## [ACTIVITY]
From the first line to the last, retype everything below exactly, minus the pictures.

## [INFORMATION SHOWN]
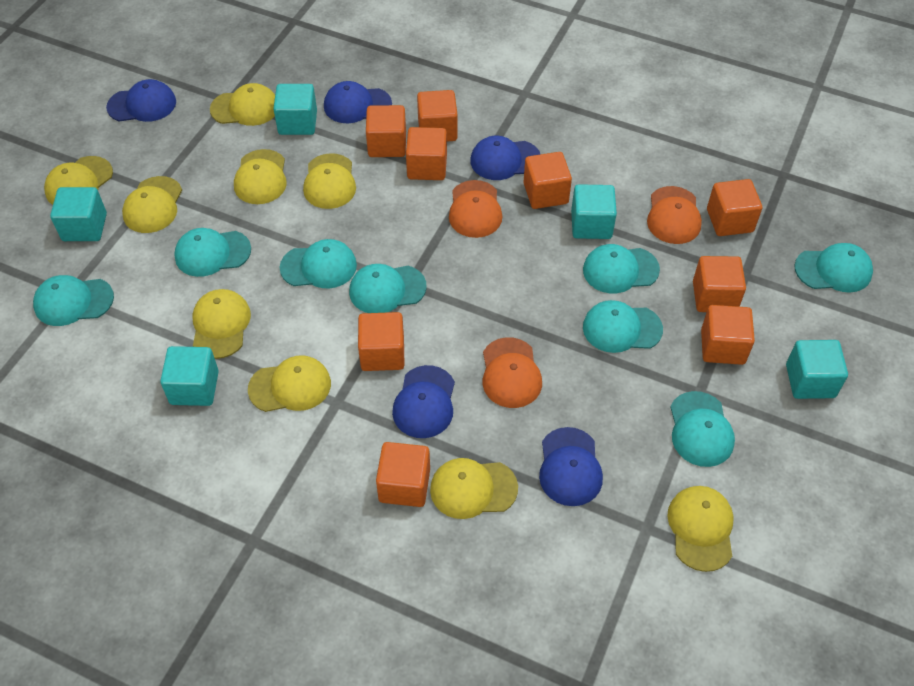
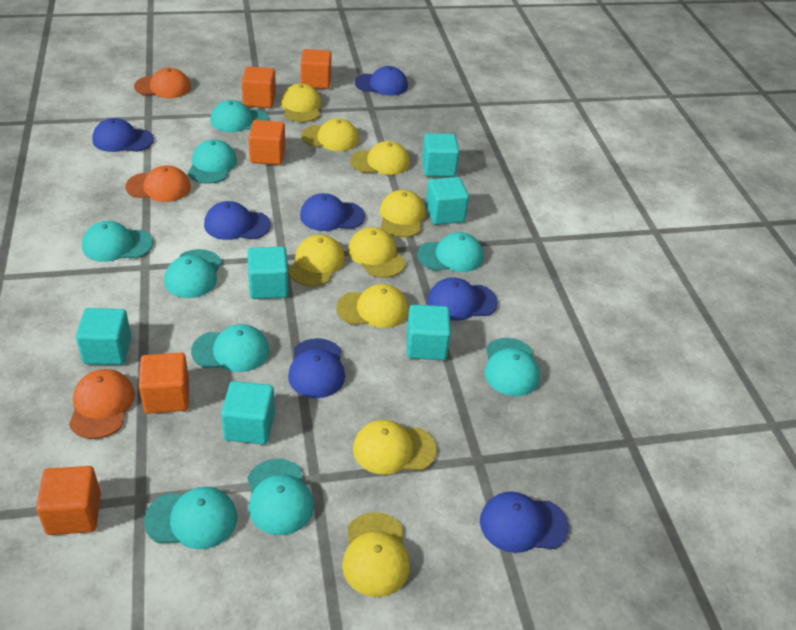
blue cap: 5 -> 7
orange cube: 9 -> 5
turquoise cap: 8 -> 9
turquoise cube: 5 -> 6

## [THE COMPLETED TASK]
blue cap: 5 -> 7
orange cube: 9 -> 5
turquoise cap: 8 -> 9
turquoise cube: 5 -> 6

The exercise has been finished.